• [Exercise directions] When you transcribe the lines below, keep every word the same and leave the pictures behind.

+ + + +

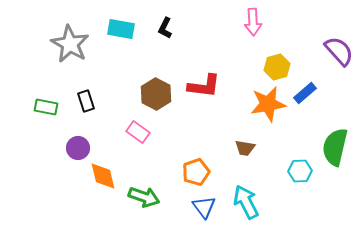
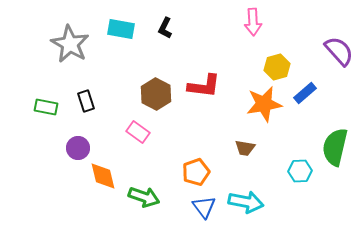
orange star: moved 4 px left
cyan arrow: rotated 128 degrees clockwise
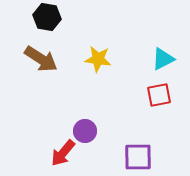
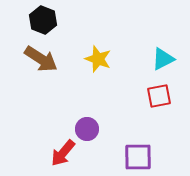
black hexagon: moved 4 px left, 3 px down; rotated 12 degrees clockwise
yellow star: rotated 12 degrees clockwise
red square: moved 1 px down
purple circle: moved 2 px right, 2 px up
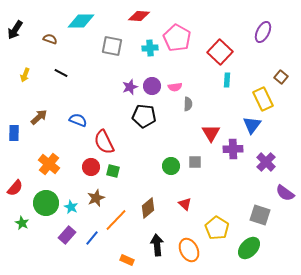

+ + + +

• [Solution to this task]
orange star: moved 4 px left
cyan arrow: rotated 128 degrees clockwise
black hexagon: moved 4 px left, 3 px down; rotated 12 degrees clockwise
yellow star: rotated 12 degrees clockwise
red square: moved 1 px down
purple circle: moved 2 px right, 2 px up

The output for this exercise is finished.